= Beginning of Section =

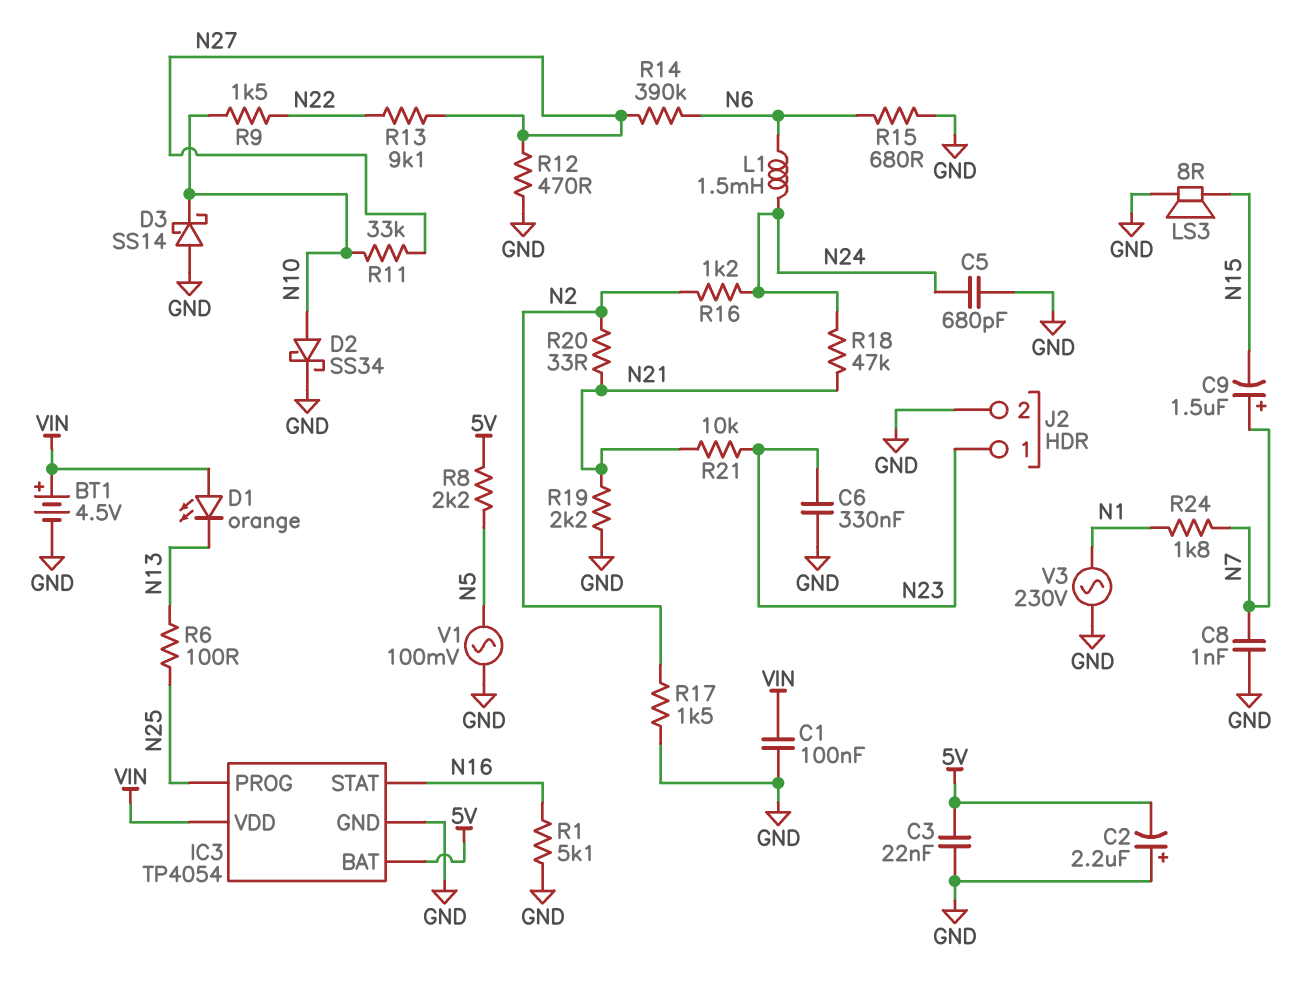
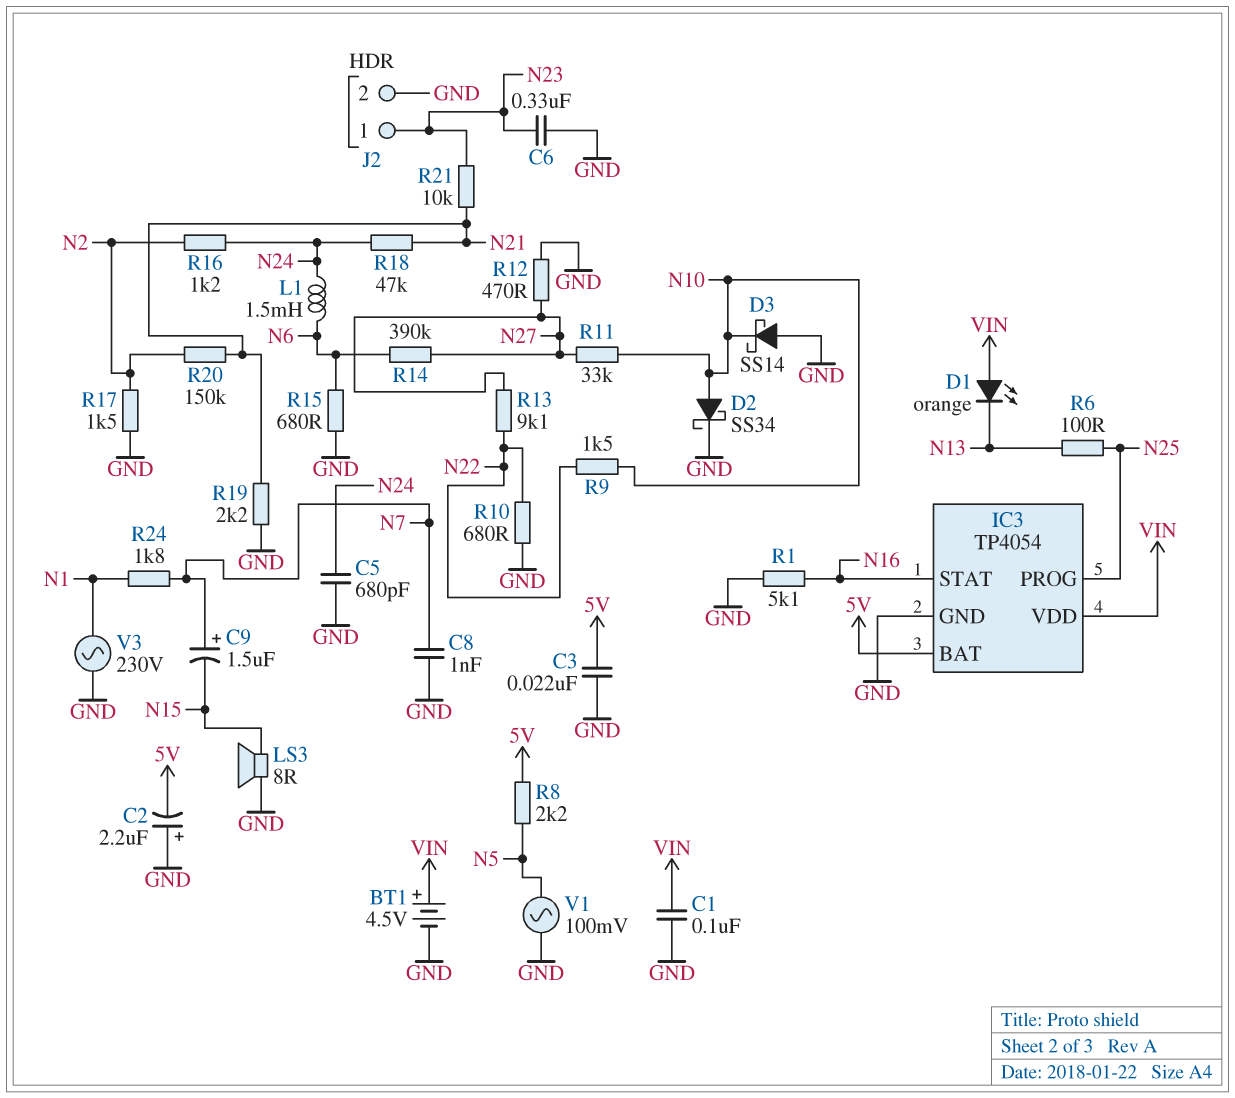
R10: none -> 680 (GND, N22)
R20: 33 (N2, N21) -> 150k (N2, N21)

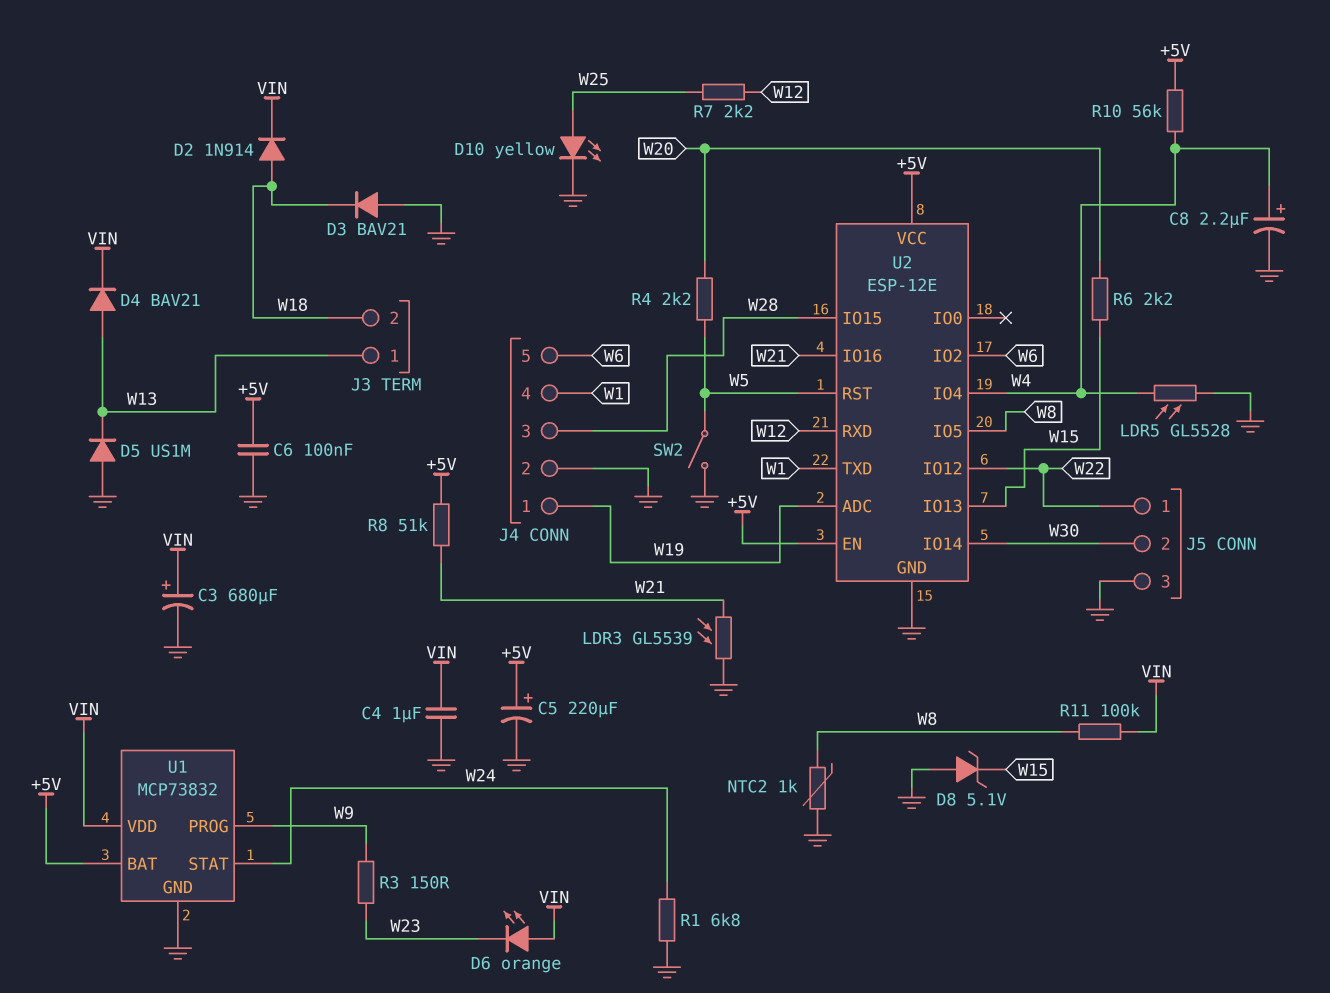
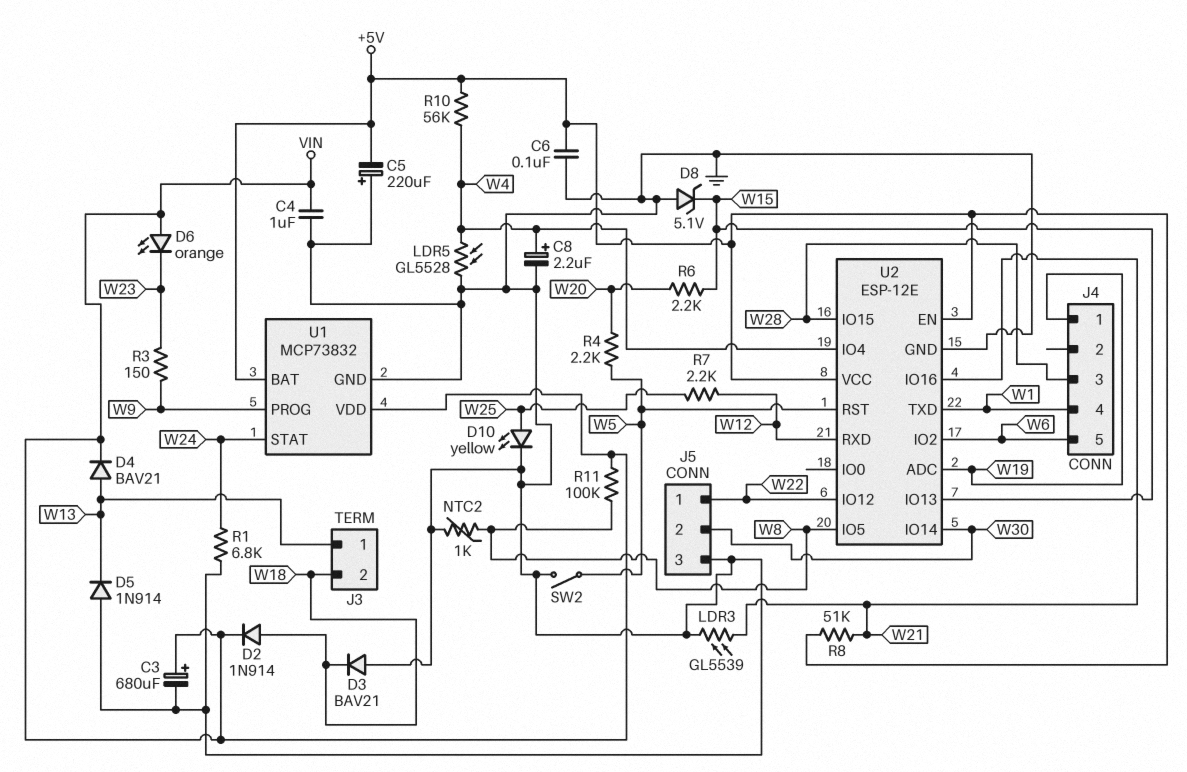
C5: 220uF (plus +5V, minus GND) -> 220uF (plus GND, minus +5V)
D5: diode US1M (A GND, K W13) -> diode 1N914 (A GND, K W13)
J4 pin 2: GND -> none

= End of Section =

| WHAT YOU ARE ASKED TO DO |
Copy out the listing exactly as it stands, but not the pictures.

| FINAL ANSWER |
R10: none -> 680 (GND, N22)
R20: 33 (N2, N21) -> 150k (N2, N21)

C5: 220uF (plus +5V, minus GND) -> 220uF (plus GND, minus +5V)
D5: diode US1M (A GND, K W13) -> diode 1N914 (A GND, K W13)
J4 pin 2: GND -> none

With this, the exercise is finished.